» **Requirement**: Starting at the line below holding "(250, 217) = (311, 243): green tape -> none" and stopping at the line holding "(633, 342) = (693, 312): green", print every line exactly, both ends included, and leave the rest out.

» **Records**:
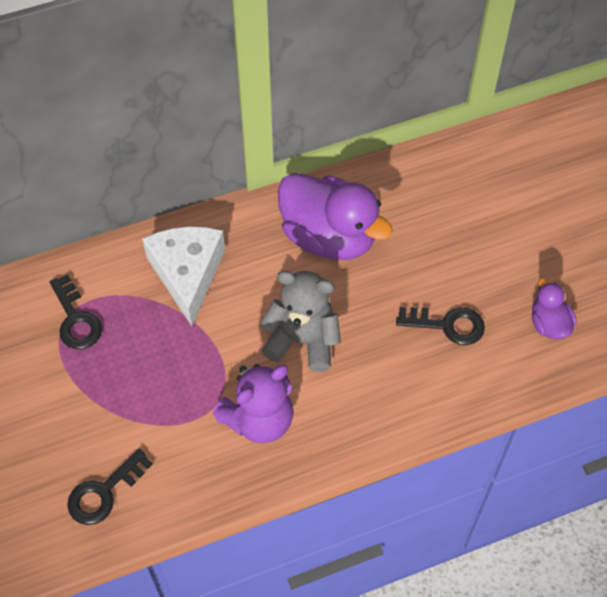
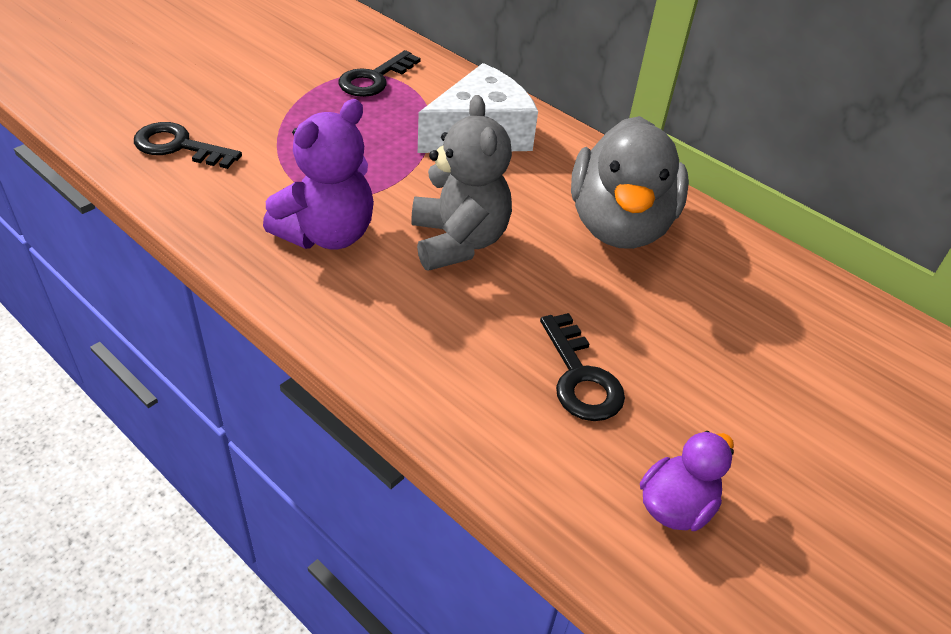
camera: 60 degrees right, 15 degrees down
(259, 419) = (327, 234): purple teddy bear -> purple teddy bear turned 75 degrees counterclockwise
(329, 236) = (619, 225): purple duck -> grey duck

==

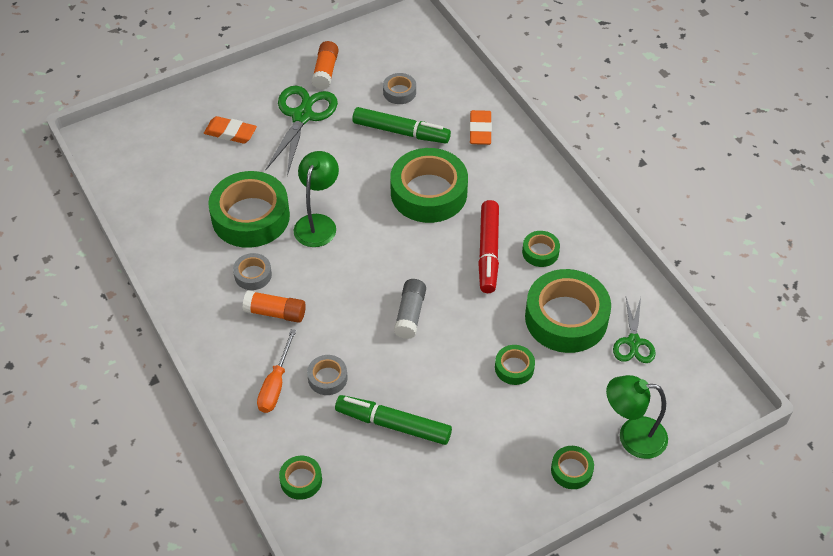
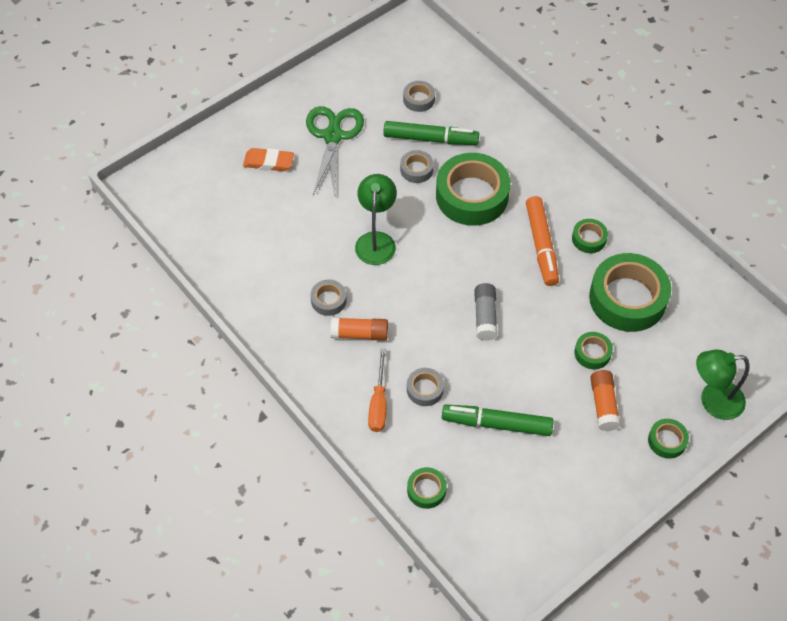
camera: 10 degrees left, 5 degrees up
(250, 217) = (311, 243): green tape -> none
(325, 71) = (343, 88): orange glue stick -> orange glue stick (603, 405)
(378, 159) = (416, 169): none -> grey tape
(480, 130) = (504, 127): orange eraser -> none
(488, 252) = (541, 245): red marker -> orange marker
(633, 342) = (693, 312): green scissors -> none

» **Output**:
(250, 217) = (311, 243): green tape -> none
(325, 71) = (343, 88): orange glue stick -> orange glue stick (603, 405)
(378, 159) = (416, 169): none -> grey tape
(480, 130) = (504, 127): orange eraser -> none
(488, 252) = (541, 245): red marker -> orange marker
(633, 342) = (693, 312): green scissors -> none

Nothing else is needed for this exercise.